Directions => Each line from the one holding "R105: 75k (+5V, N028) -> 6.8k (+5V, N028)" through the end of the records should be returned exactly, while pictures are skipped.
==== Material for the task ====
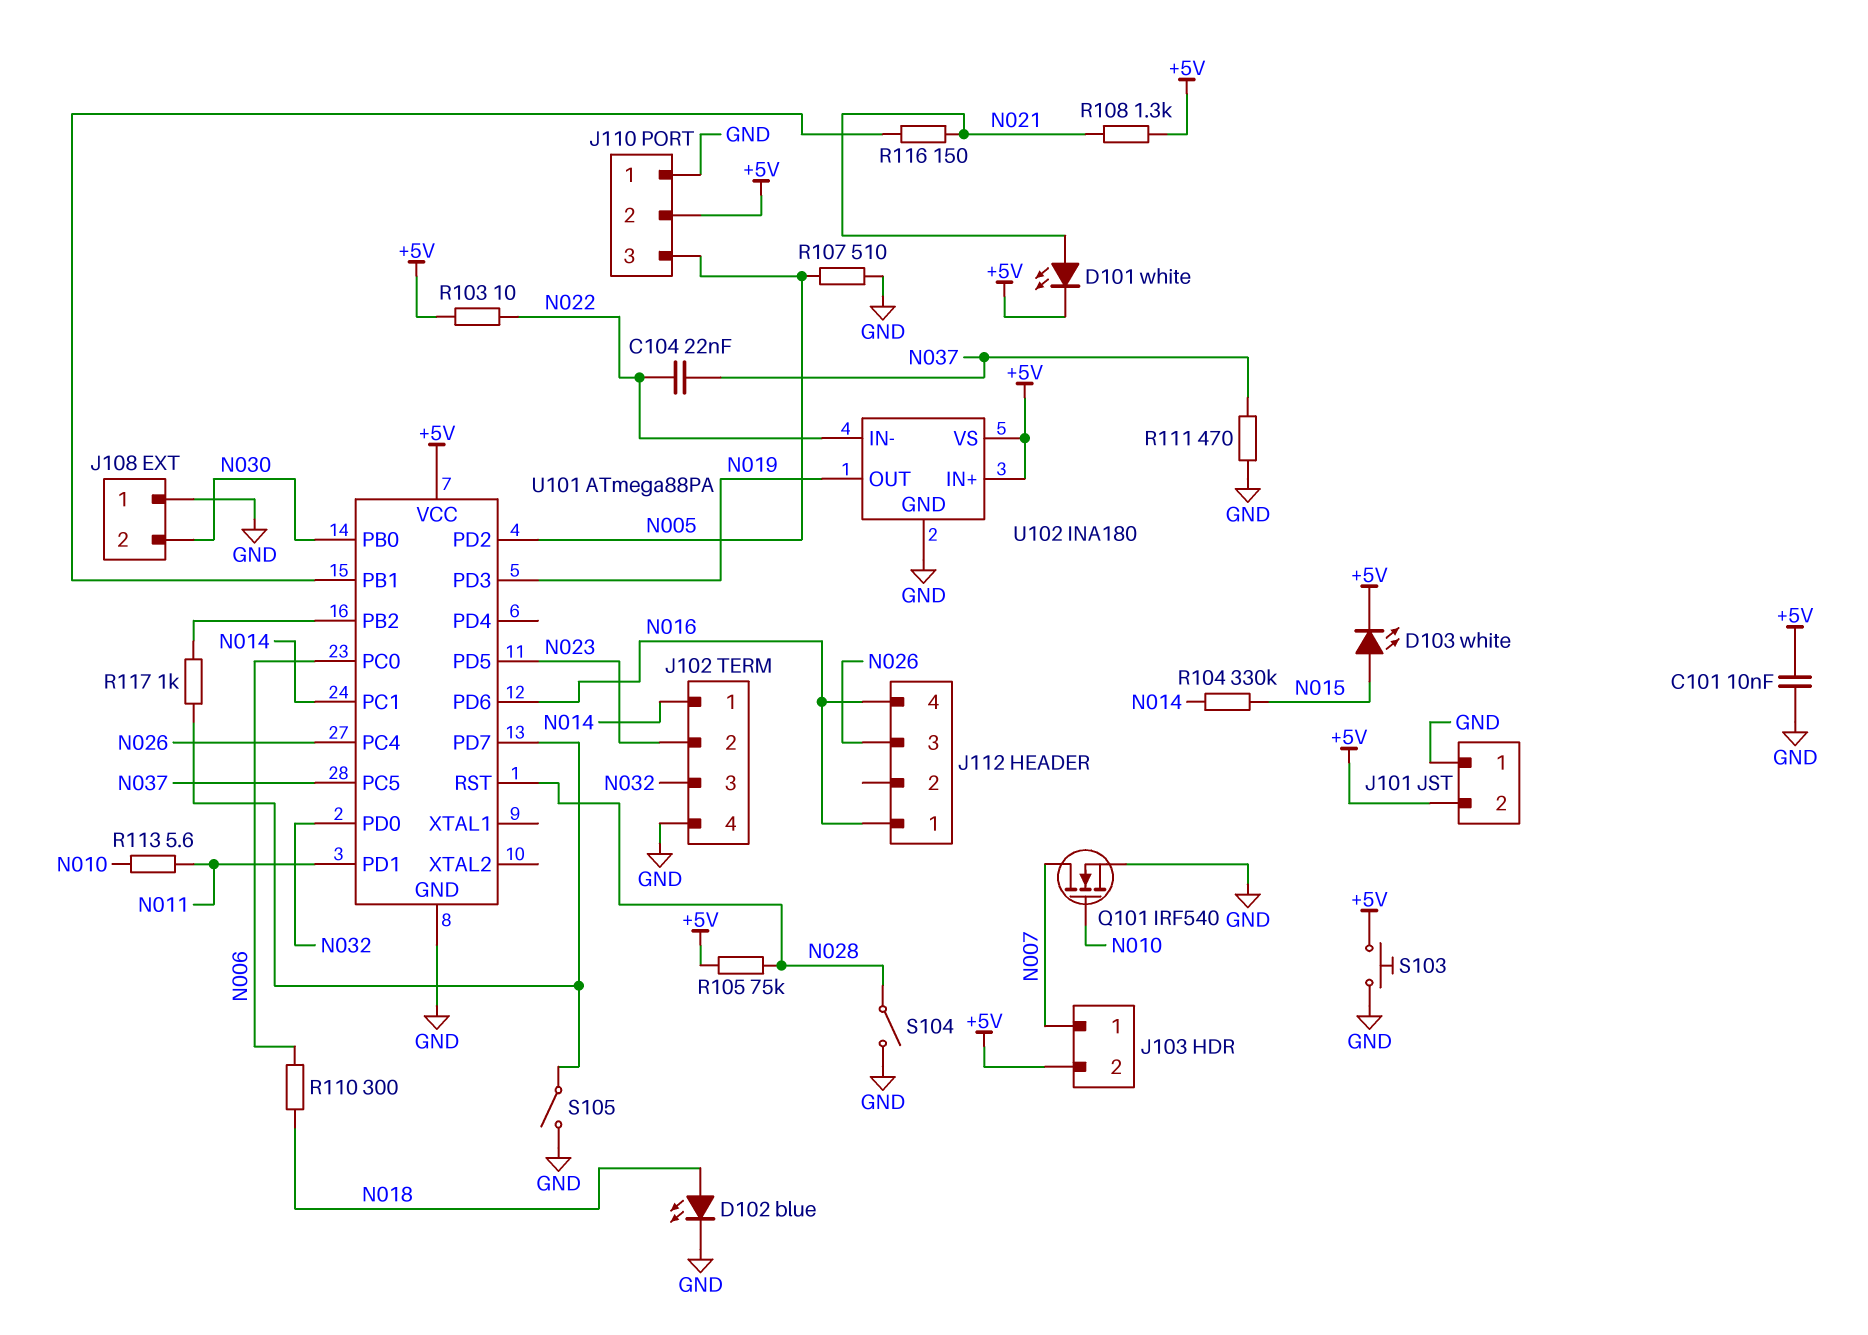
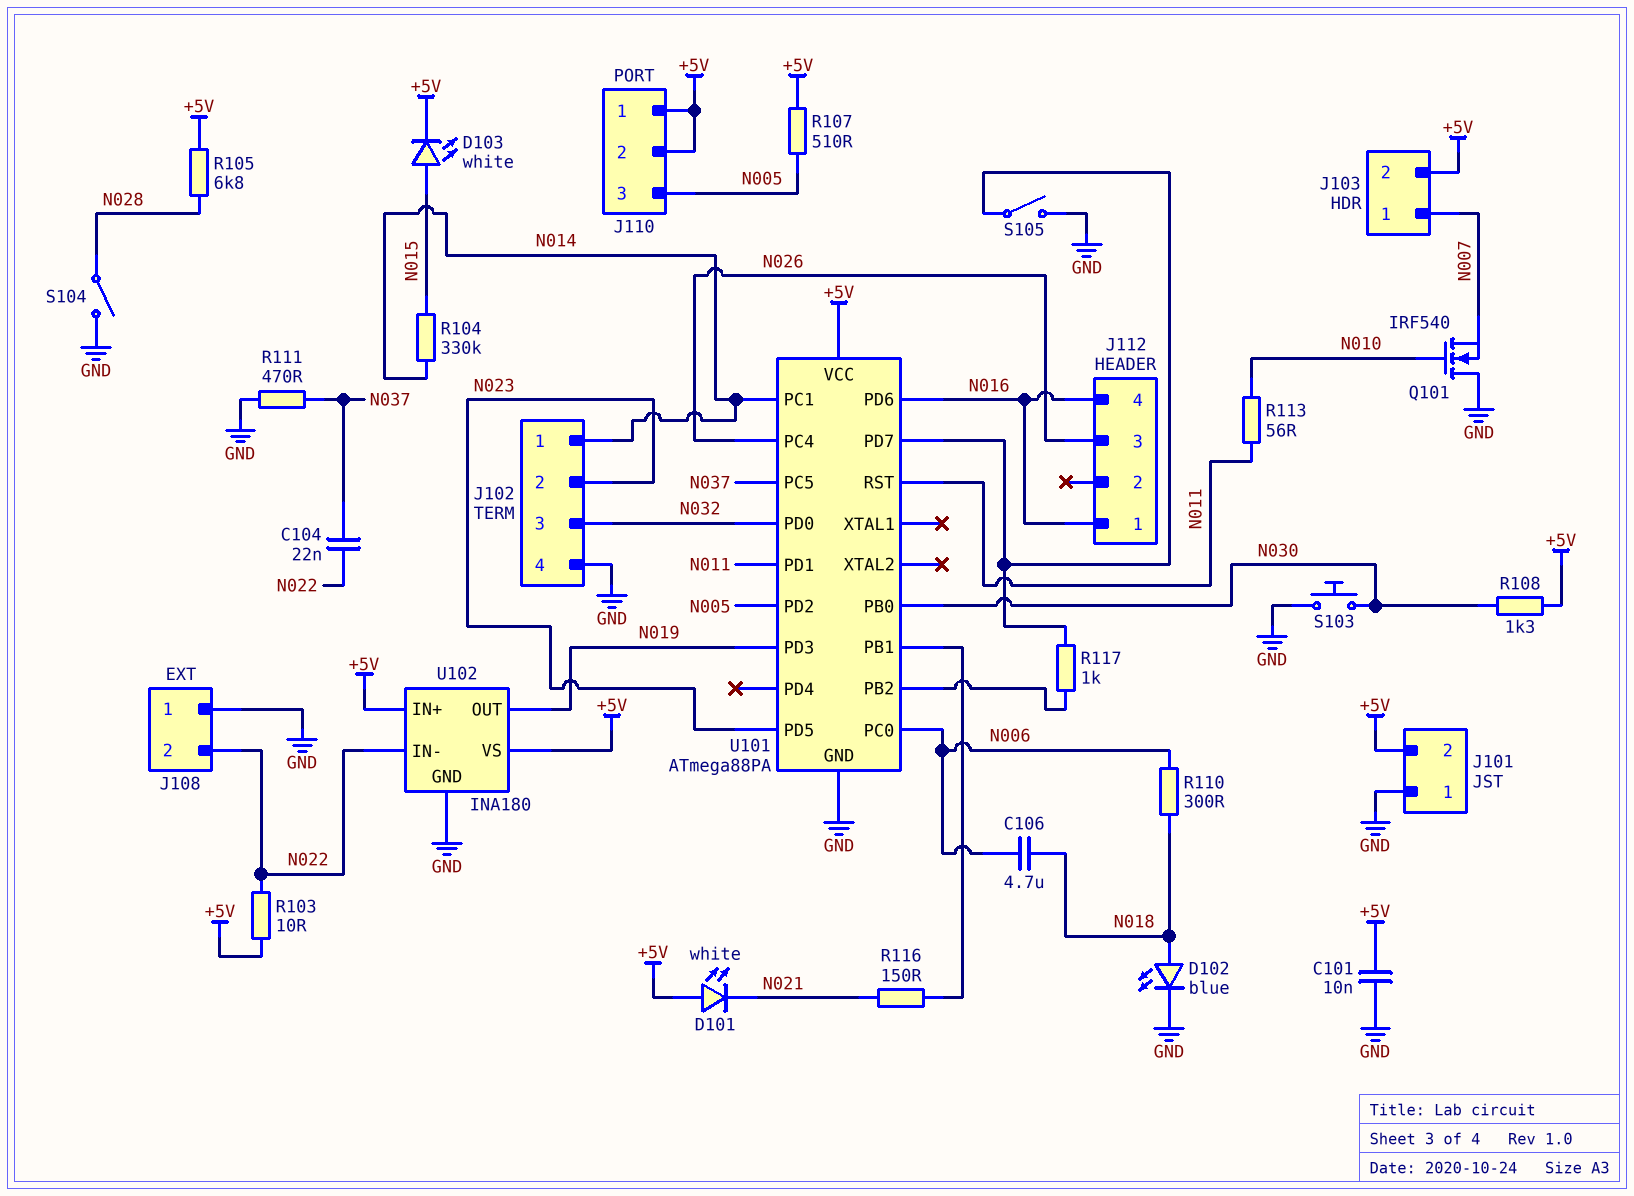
C106: none -> 4.7uF (N006, N018)
D101: LED white (A N021, K +5V) -> LED white (A +5V, K N021)
J108 pin 2: N030 -> N022
J110 pin 1: GND -> +5V
Q101: NMOS IRF540 (G N010, D N007, S GND) -> NMOS IRF540 (G N010, D GND, S N007)
R105: 75k (+5V, N028) -> 6.8k (+5V, N028)
R107: 510 (GND, N005) -> 510 (+5V, N005)
R108: 1.3k (+5V, N021) -> 1.3k (+5V, N030)
R113: 5.6 (N010, N011) -> 56 (N010, N011)
S103: button (+5V, GND) -> button (GND, N030)
U101 pin RST: N028 -> N011

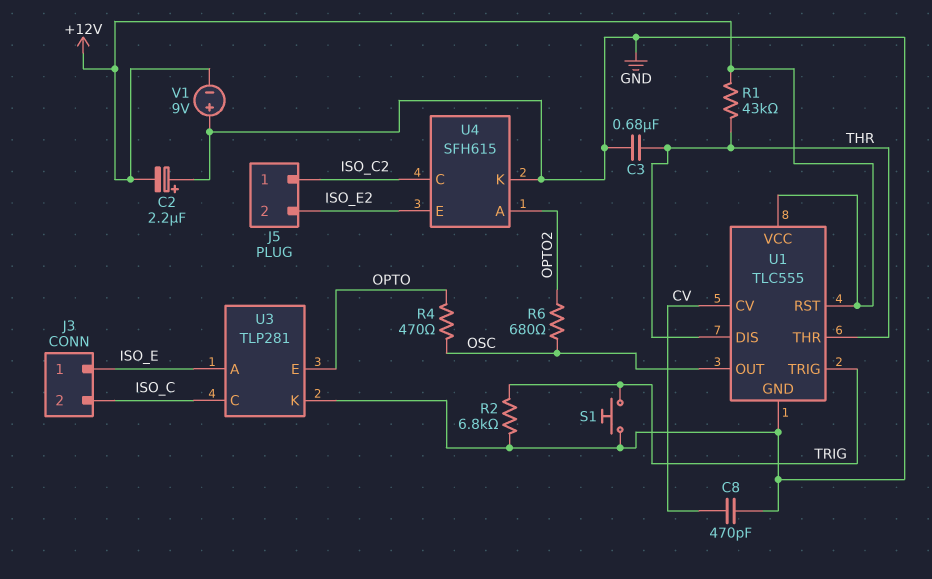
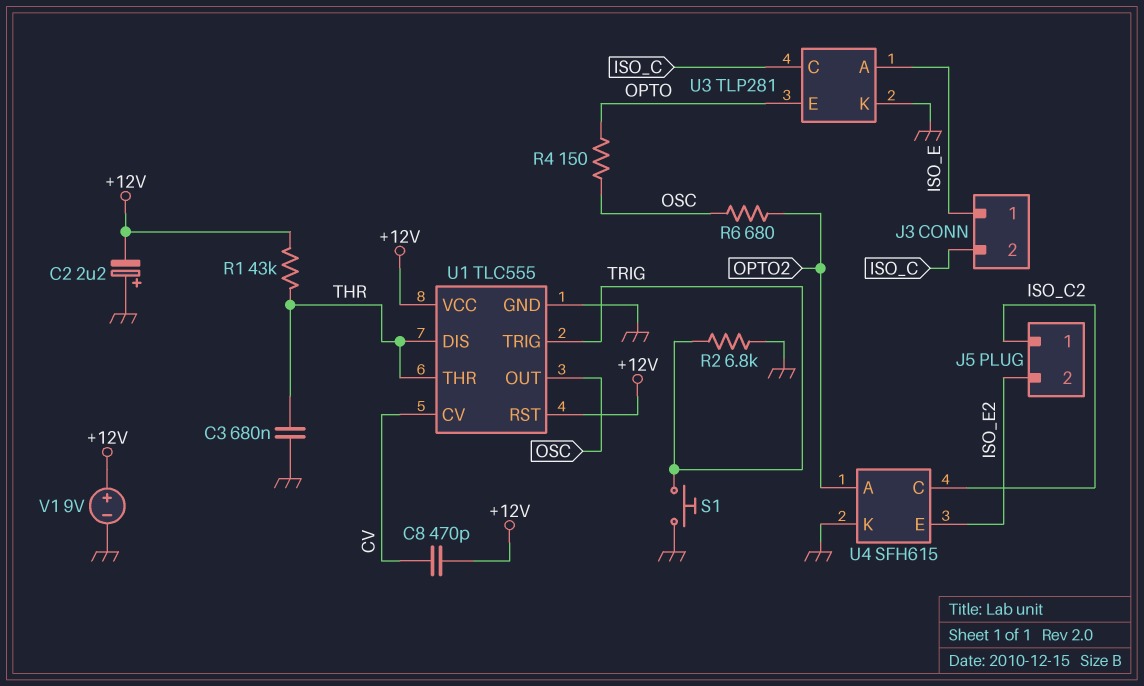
C8: 470pF (CV, GND) -> 470pF (+12V, CV)
R4: 470 (OPTO, OSC) -> 150 (OPTO, OSC)
V1: 9V (plus GND, minus +12V) -> 9V (plus +12V, minus GND)

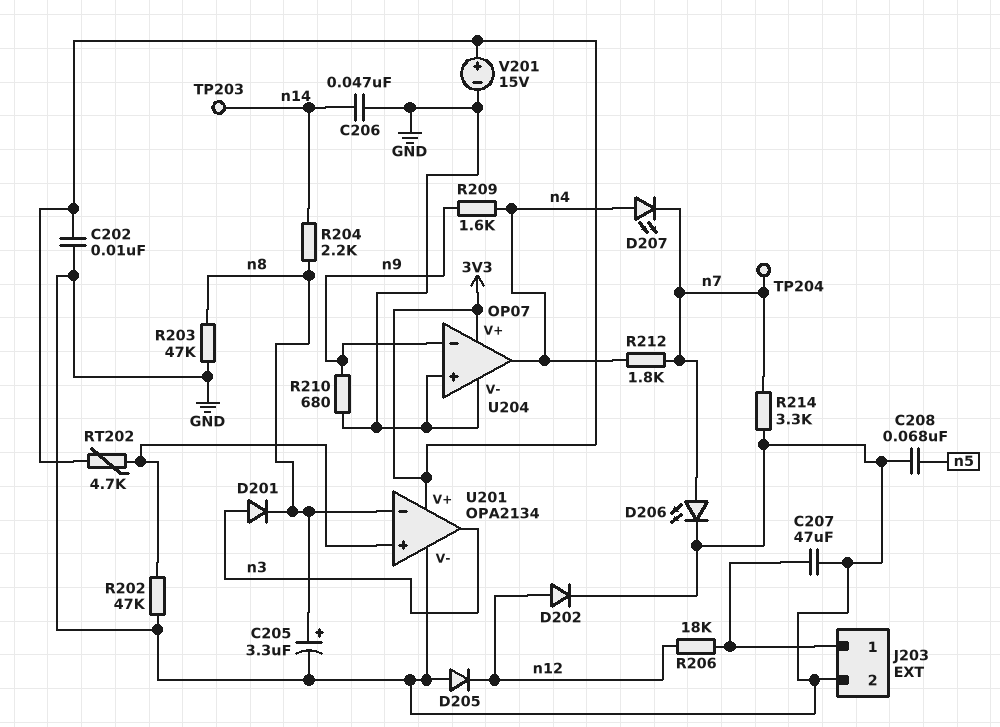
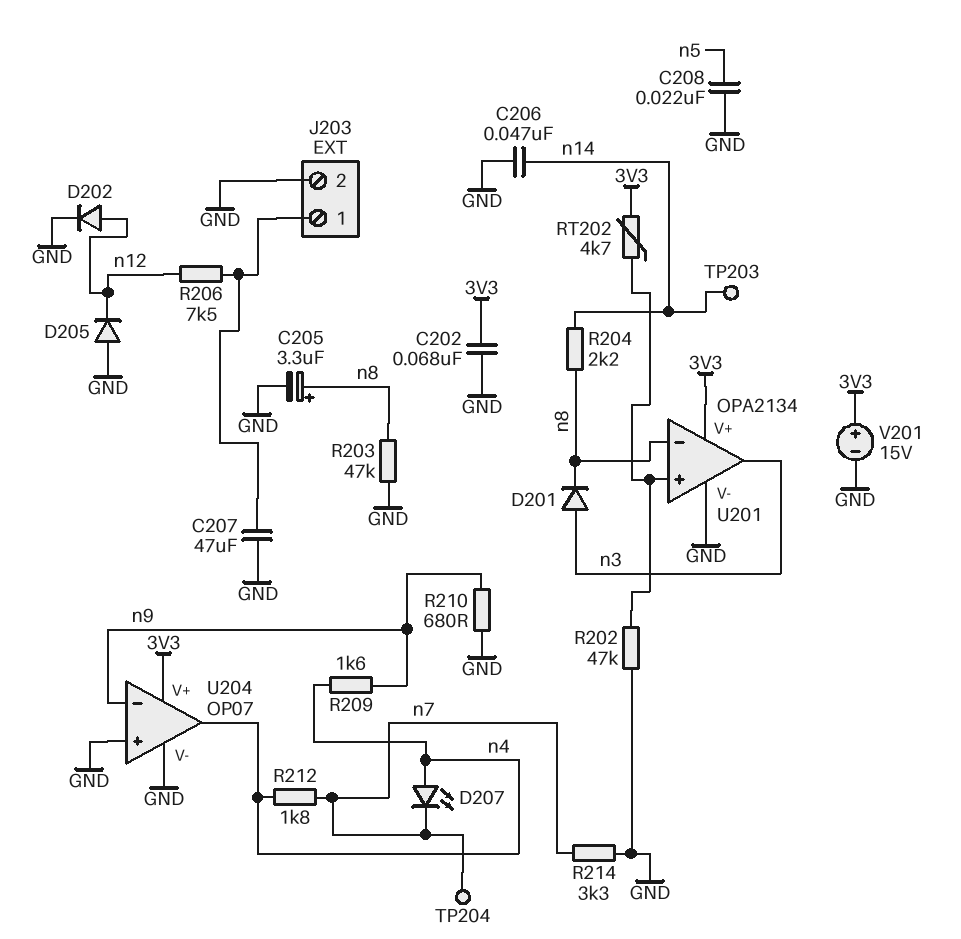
C202: 10nF (3V3, GND) -> 68nF (3V3, GND)
C208: 68nF (GND, n5) -> 22nF (GND, n5)
D206: LED (A n7, K GND) -> none
R206: 18k (J203/1, n12) -> 7.5k (J203/1, n12)

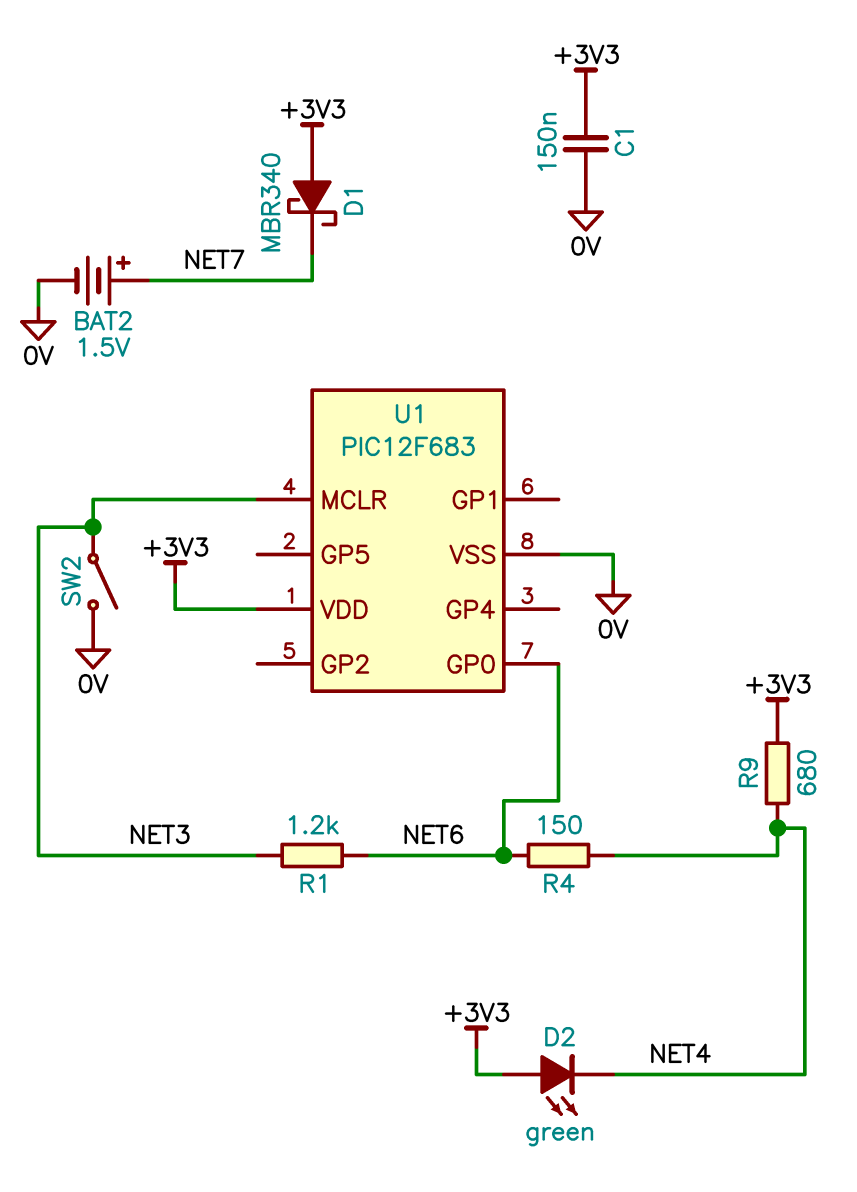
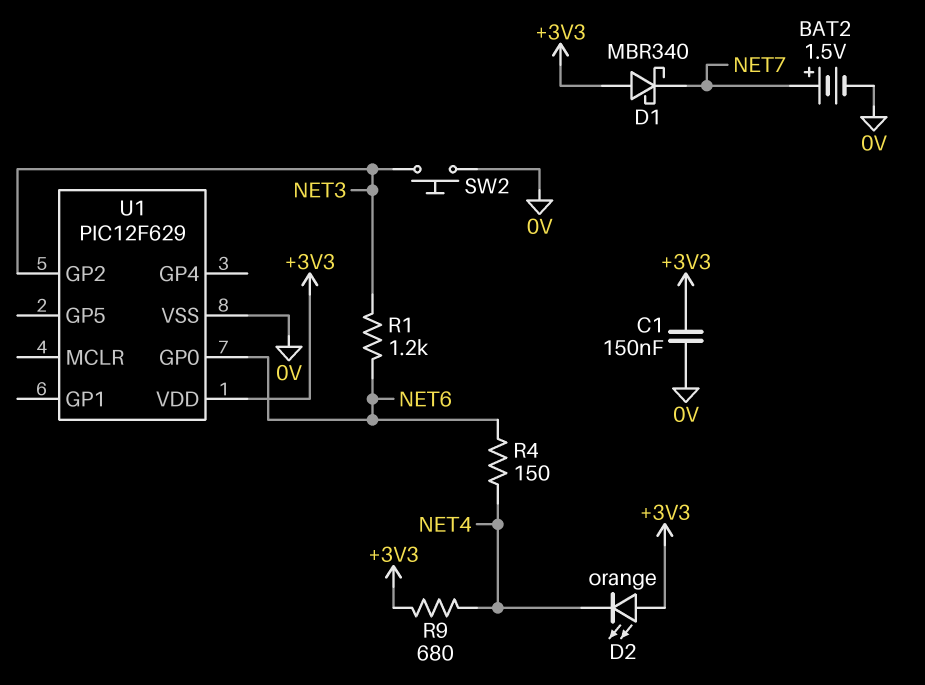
D2: LED green (A +3V3, K NET4) -> LED orange (A +3V3, K NET4)
SW2: switch (0V, NET3) -> button (0V, NET3)
U1: PIC12F683 -> PIC12F629
U1 pin GP2: none -> NET3
U1 pin MCLR: NET3 -> none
====
Response to the task =>
R105: 75k (+5V, N028) -> 6.8k (+5V, N028)
R107: 510 (GND, N005) -> 510 (+5V, N005)
R108: 1.3k (+5V, N021) -> 1.3k (+5V, N030)
R113: 5.6 (N010, N011) -> 56 (N010, N011)
S103: button (+5V, GND) -> button (GND, N030)
U101 pin RST: N028 -> N011

C8: 470pF (CV, GND) -> 470pF (+12V, CV)
R4: 470 (OPTO, OSC) -> 150 (OPTO, OSC)
V1: 9V (plus GND, minus +12V) -> 9V (plus +12V, minus GND)

C202: 10nF (3V3, GND) -> 68nF (3V3, GND)
C208: 68nF (GND, n5) -> 22nF (GND, n5)
D206: LED (A n7, K GND) -> none
R206: 18k (J203/1, n12) -> 7.5k (J203/1, n12)

D2: LED green (A +3V3, K NET4) -> LED orange (A +3V3, K NET4)
SW2: switch (0V, NET3) -> button (0V, NET3)
U1: PIC12F683 -> PIC12F629
U1 pin GP2: none -> NET3
U1 pin MCLR: NET3 -> none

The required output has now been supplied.